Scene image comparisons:
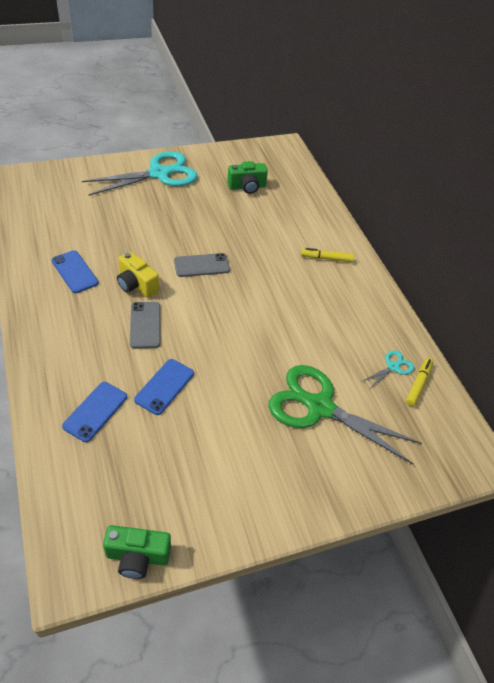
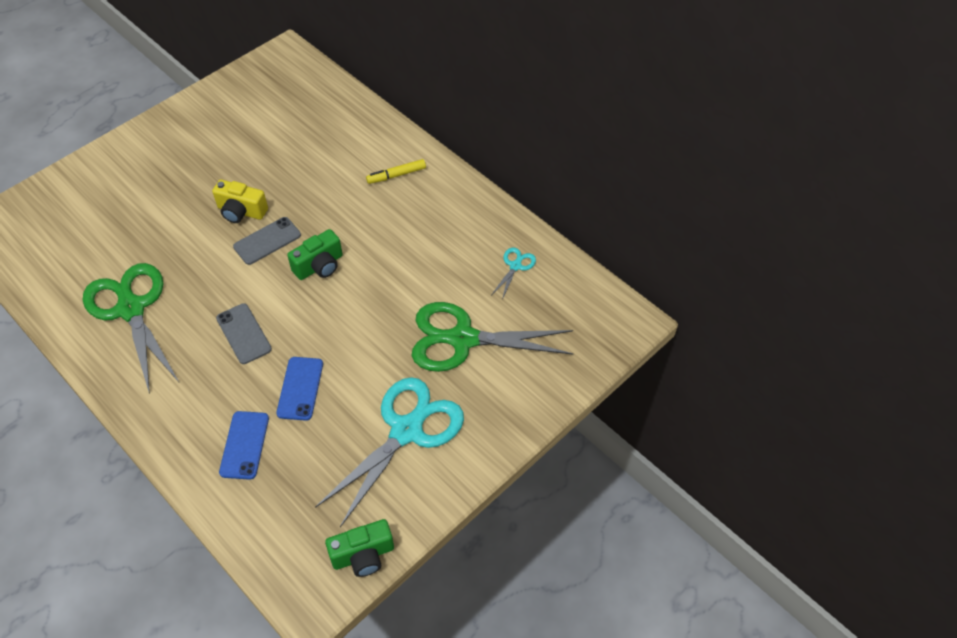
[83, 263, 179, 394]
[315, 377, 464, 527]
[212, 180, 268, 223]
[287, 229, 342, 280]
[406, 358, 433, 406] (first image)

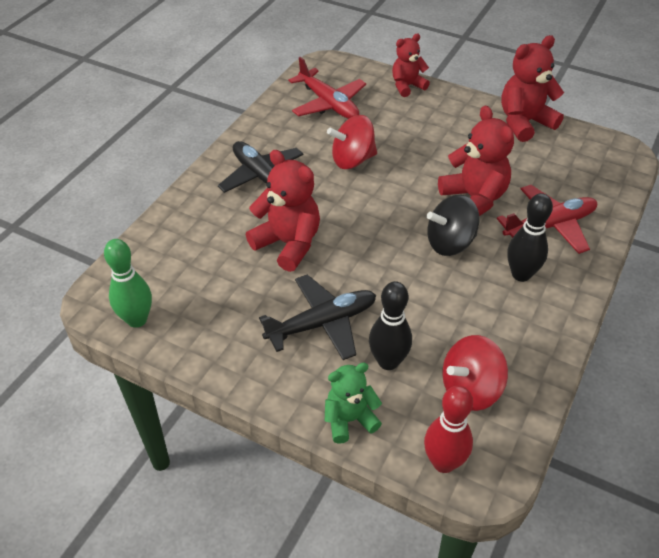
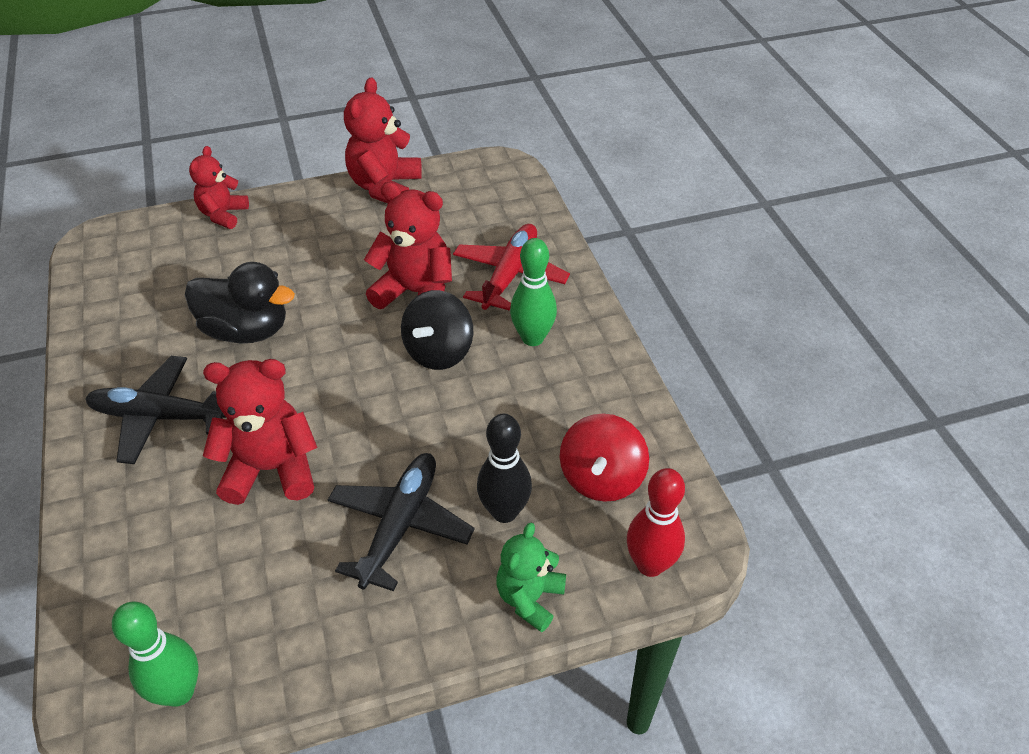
[288, 57, 366, 119] (first image)
[185, 262, 295, 343]
[510, 238, 557, 346]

What to do: Set the pictures aside and transcribe the data above exactly.

Answer for this exercise:
[83, 263, 179, 394]
[315, 377, 464, 527]
[212, 180, 268, 223]
[287, 229, 342, 280]
[406, 358, 433, 406] (first image)

[288, 57, 366, 119] (first image)
[185, 262, 295, 343]
[510, 238, 557, 346]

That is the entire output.